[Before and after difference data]
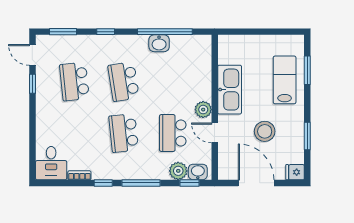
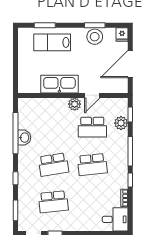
stool: (265, 131) -> (95, 37), moved
washbasin: (198, 172) -> (122, 108), removed

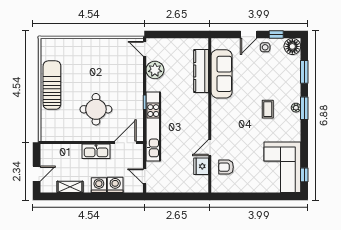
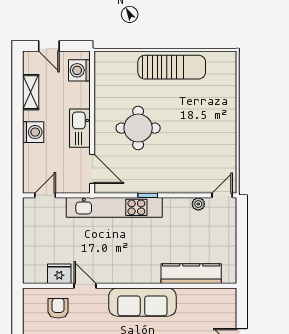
plant: (155, 70) -> (198, 204), width x0.53, depth x0.53
sofa: (222, 74) -> (142, 302), moved
washing machine: (115, 185) -> (79, 70), moved, turned 180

* _Exercise_
Each line from the one with "sofa: (222, 74) -> (142, 302), moved" through the last line of the records above must be retyped exactly, and no other line may be given.

* _Response below_
sofa: (222, 74) -> (142, 302), moved
washing machine: (115, 185) -> (79, 70), moved, turned 180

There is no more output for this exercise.